(Record extracts)
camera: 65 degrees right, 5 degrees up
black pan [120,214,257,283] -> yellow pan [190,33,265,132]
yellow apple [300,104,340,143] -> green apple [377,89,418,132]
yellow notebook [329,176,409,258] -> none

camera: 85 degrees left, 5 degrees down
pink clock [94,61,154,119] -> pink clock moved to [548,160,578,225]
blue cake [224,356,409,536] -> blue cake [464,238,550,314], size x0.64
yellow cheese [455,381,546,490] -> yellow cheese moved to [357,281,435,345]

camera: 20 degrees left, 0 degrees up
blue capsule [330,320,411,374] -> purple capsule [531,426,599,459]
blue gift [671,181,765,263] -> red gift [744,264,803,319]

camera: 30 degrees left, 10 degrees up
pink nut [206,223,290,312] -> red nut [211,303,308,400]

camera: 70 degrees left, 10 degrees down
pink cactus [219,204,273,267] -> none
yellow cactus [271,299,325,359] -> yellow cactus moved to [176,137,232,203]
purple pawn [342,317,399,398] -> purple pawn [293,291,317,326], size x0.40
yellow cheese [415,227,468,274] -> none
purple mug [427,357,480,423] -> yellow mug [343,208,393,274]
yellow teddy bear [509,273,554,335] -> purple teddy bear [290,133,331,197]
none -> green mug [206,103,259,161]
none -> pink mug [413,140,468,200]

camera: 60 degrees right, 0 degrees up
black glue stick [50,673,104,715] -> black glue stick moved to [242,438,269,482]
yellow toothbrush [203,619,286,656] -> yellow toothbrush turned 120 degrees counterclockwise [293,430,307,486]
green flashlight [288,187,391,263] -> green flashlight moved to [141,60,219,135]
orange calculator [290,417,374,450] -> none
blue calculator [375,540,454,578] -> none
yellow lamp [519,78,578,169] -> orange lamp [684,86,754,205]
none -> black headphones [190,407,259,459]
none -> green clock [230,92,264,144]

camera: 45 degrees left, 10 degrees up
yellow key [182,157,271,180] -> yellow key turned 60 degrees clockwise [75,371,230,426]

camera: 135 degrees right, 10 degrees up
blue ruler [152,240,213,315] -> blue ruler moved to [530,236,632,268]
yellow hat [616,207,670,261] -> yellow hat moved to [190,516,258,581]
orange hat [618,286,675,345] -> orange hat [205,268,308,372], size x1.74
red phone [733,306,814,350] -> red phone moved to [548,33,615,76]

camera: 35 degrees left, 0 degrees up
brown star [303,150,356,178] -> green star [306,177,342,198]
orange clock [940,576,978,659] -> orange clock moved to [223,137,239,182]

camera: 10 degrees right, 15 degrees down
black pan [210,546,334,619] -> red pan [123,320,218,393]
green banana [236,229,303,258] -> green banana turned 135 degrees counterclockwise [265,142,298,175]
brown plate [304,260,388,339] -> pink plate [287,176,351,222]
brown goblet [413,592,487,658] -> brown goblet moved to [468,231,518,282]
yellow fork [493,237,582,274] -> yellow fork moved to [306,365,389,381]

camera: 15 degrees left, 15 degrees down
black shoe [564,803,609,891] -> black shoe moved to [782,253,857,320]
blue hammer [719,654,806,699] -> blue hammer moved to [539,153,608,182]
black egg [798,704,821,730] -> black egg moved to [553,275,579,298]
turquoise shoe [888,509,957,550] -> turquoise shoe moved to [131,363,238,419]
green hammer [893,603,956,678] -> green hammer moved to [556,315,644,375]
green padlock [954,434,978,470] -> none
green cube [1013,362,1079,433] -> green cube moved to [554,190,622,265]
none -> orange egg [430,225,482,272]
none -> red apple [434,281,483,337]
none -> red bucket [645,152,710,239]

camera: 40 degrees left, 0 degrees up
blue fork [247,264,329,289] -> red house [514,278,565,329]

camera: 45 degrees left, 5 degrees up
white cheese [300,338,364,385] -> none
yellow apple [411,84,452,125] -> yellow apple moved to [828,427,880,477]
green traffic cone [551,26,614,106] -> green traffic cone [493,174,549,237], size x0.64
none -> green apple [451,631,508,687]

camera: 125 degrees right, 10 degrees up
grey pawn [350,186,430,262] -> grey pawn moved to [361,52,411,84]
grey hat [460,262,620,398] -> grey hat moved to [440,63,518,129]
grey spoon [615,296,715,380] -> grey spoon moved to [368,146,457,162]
(End Record extracts)
*Task prompt*. Your answer must be every record above, repeated exactly.

*Result*.
camera: 65 degrees right, 5 degrees up
black pan [120,214,257,283] -> yellow pan [190,33,265,132]
yellow apple [300,104,340,143] -> green apple [377,89,418,132]
yellow notebook [329,176,409,258] -> none

camera: 85 degrees left, 5 degrees down
pink clock [94,61,154,119] -> pink clock moved to [548,160,578,225]
blue cake [224,356,409,536] -> blue cake [464,238,550,314], size x0.64
yellow cheese [455,381,546,490] -> yellow cheese moved to [357,281,435,345]

camera: 20 degrees left, 0 degrees up
blue capsule [330,320,411,374] -> purple capsule [531,426,599,459]
blue gift [671,181,765,263] -> red gift [744,264,803,319]

camera: 30 degrees left, 10 degrees up
pink nut [206,223,290,312] -> red nut [211,303,308,400]

camera: 70 degrees left, 10 degrees down
pink cactus [219,204,273,267] -> none
yellow cactus [271,299,325,359] -> yellow cactus moved to [176,137,232,203]
purple pawn [342,317,399,398] -> purple pawn [293,291,317,326], size x0.40
yellow cheese [415,227,468,274] -> none
purple mug [427,357,480,423] -> yellow mug [343,208,393,274]
yellow teddy bear [509,273,554,335] -> purple teddy bear [290,133,331,197]
none -> green mug [206,103,259,161]
none -> pink mug [413,140,468,200]

camera: 60 degrees right, 0 degrees up
black glue stick [50,673,104,715] -> black glue stick moved to [242,438,269,482]
yellow toothbrush [203,619,286,656] -> yellow toothbrush turned 120 degrees counterclockwise [293,430,307,486]
green flashlight [288,187,391,263] -> green flashlight moved to [141,60,219,135]
orange calculator [290,417,374,450] -> none
blue calculator [375,540,454,578] -> none
yellow lamp [519,78,578,169] -> orange lamp [684,86,754,205]
none -> black headphones [190,407,259,459]
none -> green clock [230,92,264,144]

camera: 45 degrees left, 10 degrees up
yellow key [182,157,271,180] -> yellow key turned 60 degrees clockwise [75,371,230,426]

camera: 135 degrees right, 10 degrees up
blue ruler [152,240,213,315] -> blue ruler moved to [530,236,632,268]
yellow hat [616,207,670,261] -> yellow hat moved to [190,516,258,581]
orange hat [618,286,675,345] -> orange hat [205,268,308,372], size x1.74
red phone [733,306,814,350] -> red phone moved to [548,33,615,76]

camera: 35 degrees left, 0 degrees up
brown star [303,150,356,178] -> green star [306,177,342,198]
orange clock [940,576,978,659] -> orange clock moved to [223,137,239,182]

camera: 10 degrees right, 15 degrees down
black pan [210,546,334,619] -> red pan [123,320,218,393]
green banana [236,229,303,258] -> green banana turned 135 degrees counterclockwise [265,142,298,175]
brown plate [304,260,388,339] -> pink plate [287,176,351,222]
brown goblet [413,592,487,658] -> brown goblet moved to [468,231,518,282]
yellow fork [493,237,582,274] -> yellow fork moved to [306,365,389,381]

camera: 15 degrees left, 15 degrees down
black shoe [564,803,609,891] -> black shoe moved to [782,253,857,320]
blue hammer [719,654,806,699] -> blue hammer moved to [539,153,608,182]
black egg [798,704,821,730] -> black egg moved to [553,275,579,298]
turquoise shoe [888,509,957,550] -> turquoise shoe moved to [131,363,238,419]
green hammer [893,603,956,678] -> green hammer moved to [556,315,644,375]
green padlock [954,434,978,470] -> none
green cube [1013,362,1079,433] -> green cube moved to [554,190,622,265]
none -> orange egg [430,225,482,272]
none -> red apple [434,281,483,337]
none -> red bucket [645,152,710,239]

camera: 40 degrees left, 0 degrees up
blue fork [247,264,329,289] -> red house [514,278,565,329]

camera: 45 degrees left, 5 degrees up
white cheese [300,338,364,385] -> none
yellow apple [411,84,452,125] -> yellow apple moved to [828,427,880,477]
green traffic cone [551,26,614,106] -> green traffic cone [493,174,549,237], size x0.64
none -> green apple [451,631,508,687]

camera: 125 degrees right, 10 degrees up
grey pawn [350,186,430,262] -> grey pawn moved to [361,52,411,84]
grey hat [460,262,620,398] -> grey hat moved to [440,63,518,129]
grey spoon [615,296,715,380] -> grey spoon moved to [368,146,457,162]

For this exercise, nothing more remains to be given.